◆ **AIM OF THE TASK**
Note the line where "none -> black plate C2 level 2" appears in the data below; write it out exactly, along with every line that comes after it to the end.

+++ PROVIDED RECORDS

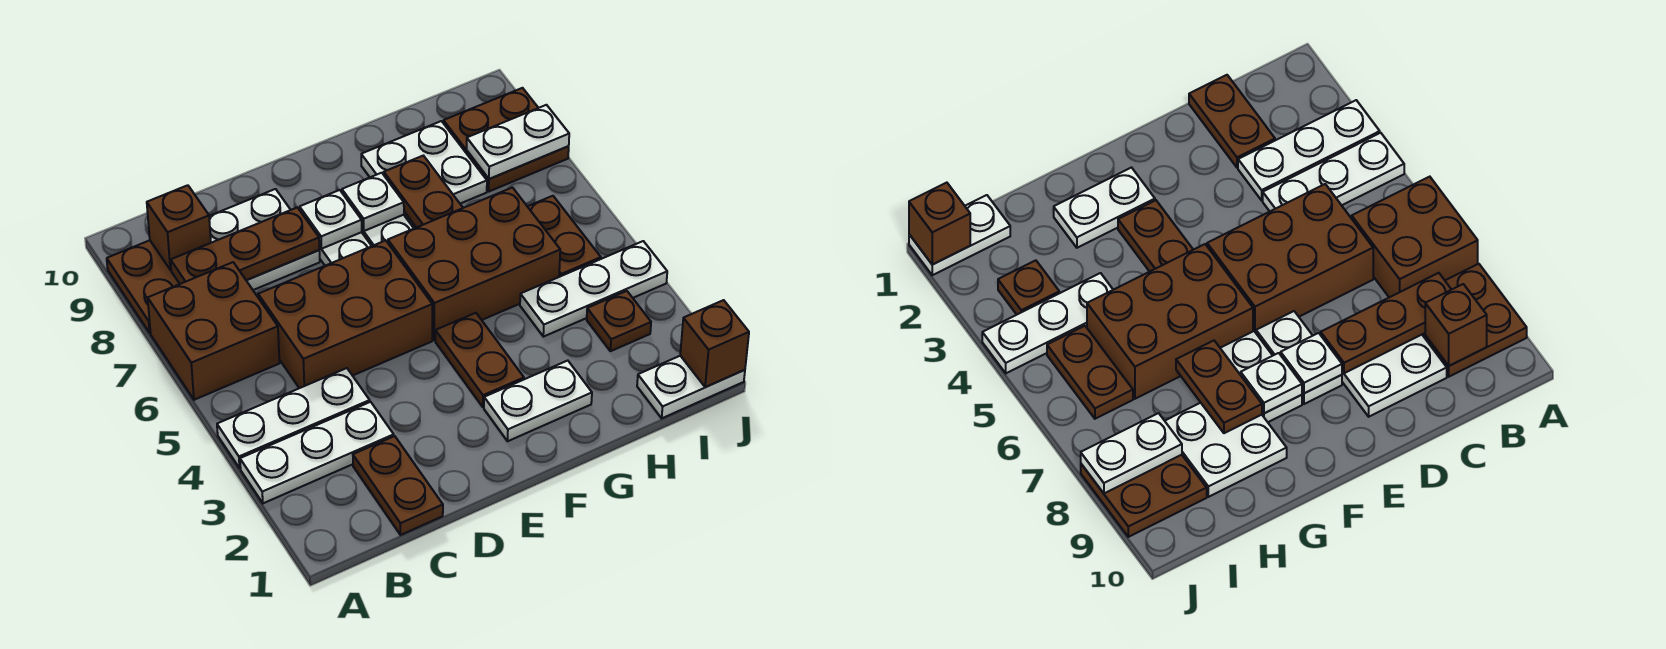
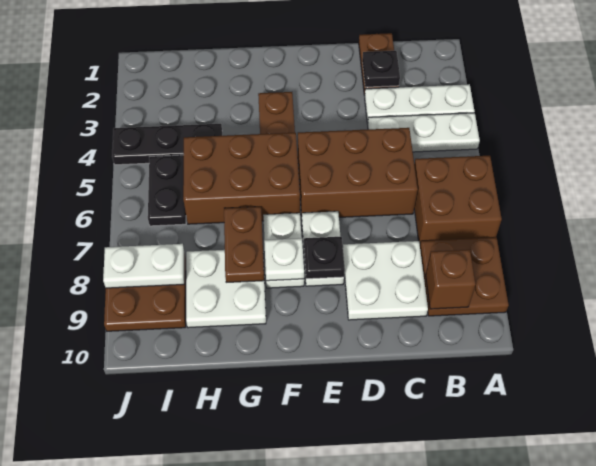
brown plate B8:D8 level 2 -> none
none -> black plate C2 level 2
white plate E8 level 2 -> black plate E8 level 2
white plate F2:G2 level 1 -> none
white plate H4:J4 level 1 -> black plate H4:J4 level 1
white plate I1:J1 level 1 -> none
brown plate I3 level 1 -> none
brown plate I5:I6 level 1 -> black plate I5:I6 level 1
brown brick J1 level 2 -> none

++++++

◆ **YOUR RESPONSE**
none -> black plate C2 level 2
white plate E8 level 2 -> black plate E8 level 2
white plate F2:G2 level 1 -> none
white plate H4:J4 level 1 -> black plate H4:J4 level 1
white plate I1:J1 level 1 -> none
brown plate I3 level 1 -> none
brown plate I5:I6 level 1 -> black plate I5:I6 level 1
brown brick J1 level 2 -> none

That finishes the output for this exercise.